EXERCISE: Without copying any picture, return all lines below exactly.

MATERIAL PROVIDED:
:::
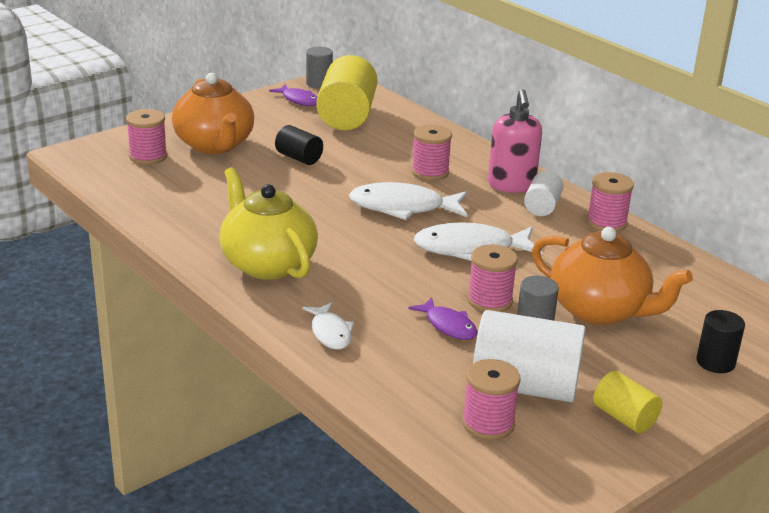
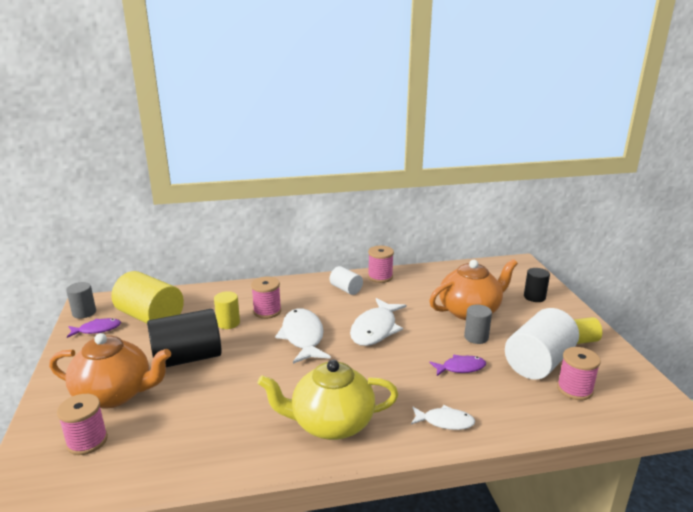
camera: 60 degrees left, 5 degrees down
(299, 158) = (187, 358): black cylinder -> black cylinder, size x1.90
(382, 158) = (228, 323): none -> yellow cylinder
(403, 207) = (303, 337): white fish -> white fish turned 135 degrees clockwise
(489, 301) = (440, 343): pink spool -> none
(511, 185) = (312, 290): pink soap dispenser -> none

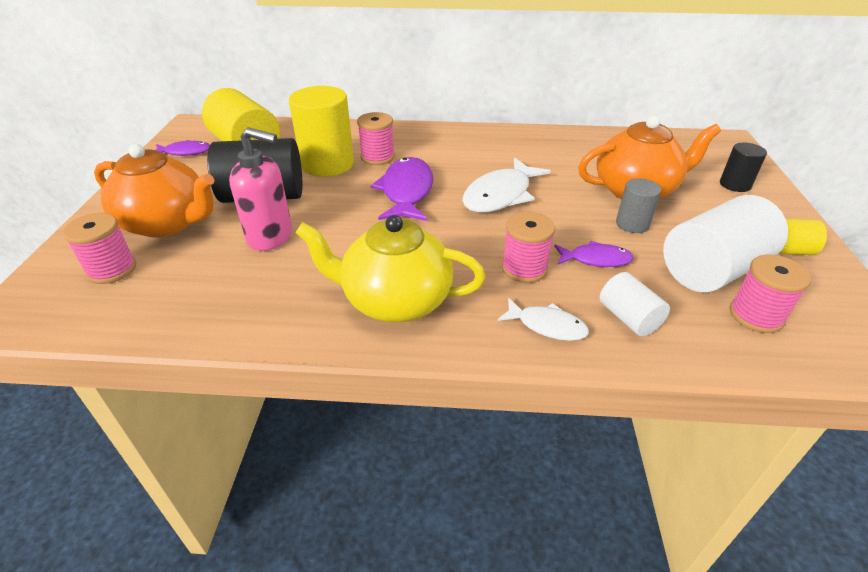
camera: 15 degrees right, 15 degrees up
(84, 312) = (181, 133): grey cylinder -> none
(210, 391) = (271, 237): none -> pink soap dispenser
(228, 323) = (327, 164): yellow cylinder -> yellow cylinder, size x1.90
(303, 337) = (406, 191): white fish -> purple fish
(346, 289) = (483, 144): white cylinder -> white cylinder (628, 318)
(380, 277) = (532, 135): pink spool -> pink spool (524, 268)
:::
EXPECTED ANSWER:
camera: 60 degrees left, 5 degrees down
(299, 158) = (187, 358): black cylinder -> black cylinder, size x1.90
(382, 158) = (228, 323): none -> yellow cylinder
(403, 207) = (303, 337): white fish -> white fish turned 135 degrees clockwise
(489, 301) = (440, 343): pink spool -> none
(511, 185) = (312, 290): pink soap dispenser -> none

camera: 15 degrees right, 15 degrees up
(84, 312) = (181, 133): grey cylinder -> none
(210, 391) = (271, 237): none -> pink soap dispenser
(228, 323) = (327, 164): yellow cylinder -> yellow cylinder, size x1.90
(303, 337) = (406, 191): white fish -> purple fish
(346, 289) = (483, 144): white cylinder -> white cylinder (628, 318)
(380, 277) = (532, 135): pink spool -> pink spool (524, 268)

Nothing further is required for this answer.